Extract from the entries below, exactly as given, only the lines from the line containing "purple cutting board: 1 -> 0" to the line containing "purple cake: 1 -> 0", both lines included.

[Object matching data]
:::::
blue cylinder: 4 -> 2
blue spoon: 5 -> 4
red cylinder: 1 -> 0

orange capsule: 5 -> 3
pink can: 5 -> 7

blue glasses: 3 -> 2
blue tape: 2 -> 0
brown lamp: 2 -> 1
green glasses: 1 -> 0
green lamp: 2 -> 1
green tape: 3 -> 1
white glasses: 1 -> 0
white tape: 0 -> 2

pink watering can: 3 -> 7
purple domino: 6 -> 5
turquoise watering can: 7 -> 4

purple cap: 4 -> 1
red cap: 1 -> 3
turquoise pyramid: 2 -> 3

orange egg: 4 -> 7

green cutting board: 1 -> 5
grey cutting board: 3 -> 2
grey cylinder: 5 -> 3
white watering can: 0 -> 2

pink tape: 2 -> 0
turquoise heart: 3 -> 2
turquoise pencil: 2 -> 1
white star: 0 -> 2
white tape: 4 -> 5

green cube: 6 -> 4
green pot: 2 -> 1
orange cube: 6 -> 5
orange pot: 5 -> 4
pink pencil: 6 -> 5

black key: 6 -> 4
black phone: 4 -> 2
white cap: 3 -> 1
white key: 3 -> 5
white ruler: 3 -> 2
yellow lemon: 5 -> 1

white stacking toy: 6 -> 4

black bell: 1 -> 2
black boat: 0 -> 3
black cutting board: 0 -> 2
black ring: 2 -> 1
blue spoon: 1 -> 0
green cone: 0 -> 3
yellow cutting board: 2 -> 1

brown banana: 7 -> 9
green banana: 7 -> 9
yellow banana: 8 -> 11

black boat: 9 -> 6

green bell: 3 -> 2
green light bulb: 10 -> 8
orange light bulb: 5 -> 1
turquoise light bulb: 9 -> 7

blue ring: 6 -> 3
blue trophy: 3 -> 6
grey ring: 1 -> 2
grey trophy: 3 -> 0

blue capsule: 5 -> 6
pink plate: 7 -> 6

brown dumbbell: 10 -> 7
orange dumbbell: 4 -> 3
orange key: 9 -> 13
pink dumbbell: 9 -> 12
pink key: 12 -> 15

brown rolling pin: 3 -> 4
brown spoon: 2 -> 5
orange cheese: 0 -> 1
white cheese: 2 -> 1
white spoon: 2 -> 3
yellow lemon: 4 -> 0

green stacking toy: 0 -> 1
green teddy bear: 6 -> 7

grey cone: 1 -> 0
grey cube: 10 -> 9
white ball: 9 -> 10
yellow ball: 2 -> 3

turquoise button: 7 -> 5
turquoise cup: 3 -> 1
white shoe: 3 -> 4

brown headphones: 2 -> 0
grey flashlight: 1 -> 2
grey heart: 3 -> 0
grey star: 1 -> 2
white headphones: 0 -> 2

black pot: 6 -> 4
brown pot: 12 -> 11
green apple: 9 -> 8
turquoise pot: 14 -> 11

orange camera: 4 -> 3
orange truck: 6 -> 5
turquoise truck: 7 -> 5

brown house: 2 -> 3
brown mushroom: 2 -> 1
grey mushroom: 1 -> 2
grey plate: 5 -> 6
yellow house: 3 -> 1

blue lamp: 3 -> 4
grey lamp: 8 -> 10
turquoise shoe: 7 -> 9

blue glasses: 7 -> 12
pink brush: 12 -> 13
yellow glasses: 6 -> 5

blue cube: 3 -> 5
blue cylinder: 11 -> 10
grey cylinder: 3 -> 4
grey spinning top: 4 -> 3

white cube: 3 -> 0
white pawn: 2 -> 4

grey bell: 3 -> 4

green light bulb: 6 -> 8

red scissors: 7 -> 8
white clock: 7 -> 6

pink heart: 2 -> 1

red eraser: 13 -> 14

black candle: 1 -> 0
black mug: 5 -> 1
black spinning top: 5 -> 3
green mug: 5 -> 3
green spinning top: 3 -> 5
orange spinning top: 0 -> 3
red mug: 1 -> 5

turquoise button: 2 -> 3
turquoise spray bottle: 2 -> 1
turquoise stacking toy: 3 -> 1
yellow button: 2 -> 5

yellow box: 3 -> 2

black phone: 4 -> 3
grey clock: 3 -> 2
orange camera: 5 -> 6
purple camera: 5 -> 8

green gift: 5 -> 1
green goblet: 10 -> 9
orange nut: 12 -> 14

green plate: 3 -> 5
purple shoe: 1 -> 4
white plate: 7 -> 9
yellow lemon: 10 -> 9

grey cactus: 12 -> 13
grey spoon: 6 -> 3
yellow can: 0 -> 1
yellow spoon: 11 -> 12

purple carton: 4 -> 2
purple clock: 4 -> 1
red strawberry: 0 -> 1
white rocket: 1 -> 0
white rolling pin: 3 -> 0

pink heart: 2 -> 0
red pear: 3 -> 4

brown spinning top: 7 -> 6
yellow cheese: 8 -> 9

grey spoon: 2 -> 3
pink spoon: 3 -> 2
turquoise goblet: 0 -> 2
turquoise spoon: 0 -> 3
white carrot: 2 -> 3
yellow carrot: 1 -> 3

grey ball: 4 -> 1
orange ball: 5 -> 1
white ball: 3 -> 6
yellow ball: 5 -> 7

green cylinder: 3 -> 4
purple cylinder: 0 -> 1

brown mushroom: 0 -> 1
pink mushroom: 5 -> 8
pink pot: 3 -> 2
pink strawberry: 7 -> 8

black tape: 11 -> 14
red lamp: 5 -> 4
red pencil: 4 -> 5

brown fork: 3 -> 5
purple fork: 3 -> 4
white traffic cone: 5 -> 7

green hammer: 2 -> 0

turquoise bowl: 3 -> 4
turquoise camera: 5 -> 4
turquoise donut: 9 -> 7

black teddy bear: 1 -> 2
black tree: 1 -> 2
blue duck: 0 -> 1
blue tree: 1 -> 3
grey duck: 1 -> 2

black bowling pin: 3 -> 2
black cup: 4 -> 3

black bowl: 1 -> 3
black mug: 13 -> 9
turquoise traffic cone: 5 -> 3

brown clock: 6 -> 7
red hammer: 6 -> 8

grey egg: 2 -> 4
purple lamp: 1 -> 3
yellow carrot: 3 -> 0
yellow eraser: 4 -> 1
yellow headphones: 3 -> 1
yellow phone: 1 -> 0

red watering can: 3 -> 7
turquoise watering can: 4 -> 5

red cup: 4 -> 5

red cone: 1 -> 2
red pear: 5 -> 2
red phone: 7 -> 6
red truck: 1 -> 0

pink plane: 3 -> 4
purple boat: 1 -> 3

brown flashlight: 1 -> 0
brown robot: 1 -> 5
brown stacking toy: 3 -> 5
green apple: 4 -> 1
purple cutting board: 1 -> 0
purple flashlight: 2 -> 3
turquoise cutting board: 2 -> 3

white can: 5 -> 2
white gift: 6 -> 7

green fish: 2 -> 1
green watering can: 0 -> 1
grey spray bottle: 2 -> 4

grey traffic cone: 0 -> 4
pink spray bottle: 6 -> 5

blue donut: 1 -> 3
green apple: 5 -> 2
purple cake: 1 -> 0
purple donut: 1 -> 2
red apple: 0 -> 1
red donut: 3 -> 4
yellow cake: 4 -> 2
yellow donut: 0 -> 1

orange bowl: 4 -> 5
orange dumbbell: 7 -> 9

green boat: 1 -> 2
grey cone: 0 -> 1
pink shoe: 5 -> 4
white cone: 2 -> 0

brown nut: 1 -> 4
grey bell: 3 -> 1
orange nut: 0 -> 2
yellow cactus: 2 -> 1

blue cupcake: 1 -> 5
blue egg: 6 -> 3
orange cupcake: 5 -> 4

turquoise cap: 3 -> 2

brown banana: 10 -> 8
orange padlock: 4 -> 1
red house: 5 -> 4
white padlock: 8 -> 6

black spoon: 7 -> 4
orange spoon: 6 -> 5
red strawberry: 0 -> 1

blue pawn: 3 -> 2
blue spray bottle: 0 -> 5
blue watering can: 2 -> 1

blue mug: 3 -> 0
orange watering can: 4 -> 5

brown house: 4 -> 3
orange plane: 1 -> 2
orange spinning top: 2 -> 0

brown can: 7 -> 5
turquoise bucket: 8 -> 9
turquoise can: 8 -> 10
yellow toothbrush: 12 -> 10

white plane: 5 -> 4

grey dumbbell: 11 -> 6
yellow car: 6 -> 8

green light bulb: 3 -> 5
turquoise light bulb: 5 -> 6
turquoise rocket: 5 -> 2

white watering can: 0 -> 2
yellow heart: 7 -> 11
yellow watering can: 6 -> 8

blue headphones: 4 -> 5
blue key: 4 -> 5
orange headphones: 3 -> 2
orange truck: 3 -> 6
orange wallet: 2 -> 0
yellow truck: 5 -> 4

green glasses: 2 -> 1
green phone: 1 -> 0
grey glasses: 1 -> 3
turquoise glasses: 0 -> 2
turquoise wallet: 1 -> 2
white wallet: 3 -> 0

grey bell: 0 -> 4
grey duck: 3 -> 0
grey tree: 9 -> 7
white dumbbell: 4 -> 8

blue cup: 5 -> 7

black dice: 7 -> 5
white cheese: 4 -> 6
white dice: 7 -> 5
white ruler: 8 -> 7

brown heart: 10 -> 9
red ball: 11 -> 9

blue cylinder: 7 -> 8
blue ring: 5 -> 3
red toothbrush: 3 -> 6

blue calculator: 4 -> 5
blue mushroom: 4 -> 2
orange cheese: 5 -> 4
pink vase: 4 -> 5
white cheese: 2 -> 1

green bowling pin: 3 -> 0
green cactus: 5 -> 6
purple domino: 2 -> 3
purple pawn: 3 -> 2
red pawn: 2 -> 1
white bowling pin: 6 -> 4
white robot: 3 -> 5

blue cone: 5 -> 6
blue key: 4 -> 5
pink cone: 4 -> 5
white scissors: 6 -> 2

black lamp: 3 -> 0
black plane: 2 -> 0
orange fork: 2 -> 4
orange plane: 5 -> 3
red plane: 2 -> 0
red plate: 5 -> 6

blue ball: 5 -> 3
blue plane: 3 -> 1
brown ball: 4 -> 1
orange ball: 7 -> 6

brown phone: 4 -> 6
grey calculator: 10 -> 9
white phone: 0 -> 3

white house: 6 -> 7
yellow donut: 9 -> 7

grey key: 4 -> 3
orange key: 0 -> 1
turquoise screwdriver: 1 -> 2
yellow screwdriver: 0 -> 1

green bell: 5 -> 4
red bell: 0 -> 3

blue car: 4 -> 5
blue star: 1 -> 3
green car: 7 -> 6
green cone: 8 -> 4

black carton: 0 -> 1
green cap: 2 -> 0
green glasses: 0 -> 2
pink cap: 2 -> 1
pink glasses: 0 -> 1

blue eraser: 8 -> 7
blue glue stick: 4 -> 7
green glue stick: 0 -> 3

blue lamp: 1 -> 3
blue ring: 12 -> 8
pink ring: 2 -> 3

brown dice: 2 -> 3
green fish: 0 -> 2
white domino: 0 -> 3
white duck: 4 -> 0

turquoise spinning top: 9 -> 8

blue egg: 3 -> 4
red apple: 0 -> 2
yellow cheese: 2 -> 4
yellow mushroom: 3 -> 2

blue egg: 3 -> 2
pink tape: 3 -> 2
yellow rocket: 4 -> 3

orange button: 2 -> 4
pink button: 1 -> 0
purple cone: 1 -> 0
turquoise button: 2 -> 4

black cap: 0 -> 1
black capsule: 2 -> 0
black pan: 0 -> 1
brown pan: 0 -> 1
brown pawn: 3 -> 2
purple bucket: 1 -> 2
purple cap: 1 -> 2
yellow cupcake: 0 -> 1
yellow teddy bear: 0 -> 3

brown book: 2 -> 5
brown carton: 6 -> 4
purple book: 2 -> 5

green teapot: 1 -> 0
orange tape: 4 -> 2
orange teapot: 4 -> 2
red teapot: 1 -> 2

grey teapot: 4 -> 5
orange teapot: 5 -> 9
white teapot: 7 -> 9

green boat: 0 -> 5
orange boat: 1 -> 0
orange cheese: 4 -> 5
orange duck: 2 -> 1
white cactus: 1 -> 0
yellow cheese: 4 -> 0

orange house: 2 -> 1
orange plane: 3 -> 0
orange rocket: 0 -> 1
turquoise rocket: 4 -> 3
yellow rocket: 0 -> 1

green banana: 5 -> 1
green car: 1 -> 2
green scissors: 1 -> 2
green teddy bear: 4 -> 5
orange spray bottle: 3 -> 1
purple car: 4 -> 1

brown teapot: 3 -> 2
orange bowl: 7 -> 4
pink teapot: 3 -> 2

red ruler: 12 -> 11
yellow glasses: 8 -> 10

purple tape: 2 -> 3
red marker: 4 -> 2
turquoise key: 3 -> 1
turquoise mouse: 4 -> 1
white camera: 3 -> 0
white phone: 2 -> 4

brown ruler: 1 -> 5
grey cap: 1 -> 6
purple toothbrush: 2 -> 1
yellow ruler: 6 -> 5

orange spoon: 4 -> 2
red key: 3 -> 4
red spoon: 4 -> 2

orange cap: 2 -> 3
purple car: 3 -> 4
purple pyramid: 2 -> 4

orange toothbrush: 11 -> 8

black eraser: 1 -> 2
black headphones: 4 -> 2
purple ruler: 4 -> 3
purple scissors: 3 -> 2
:::::
* _ANSWER TO THIS EXERCISE_:
purple cutting board: 1 -> 0
purple flashlight: 2 -> 3
turquoise cutting board: 2 -> 3

white can: 5 -> 2
white gift: 6 -> 7

green fish: 2 -> 1
green watering can: 0 -> 1
grey spray bottle: 2 -> 4

grey traffic cone: 0 -> 4
pink spray bottle: 6 -> 5

blue donut: 1 -> 3
green apple: 5 -> 2
purple cake: 1 -> 0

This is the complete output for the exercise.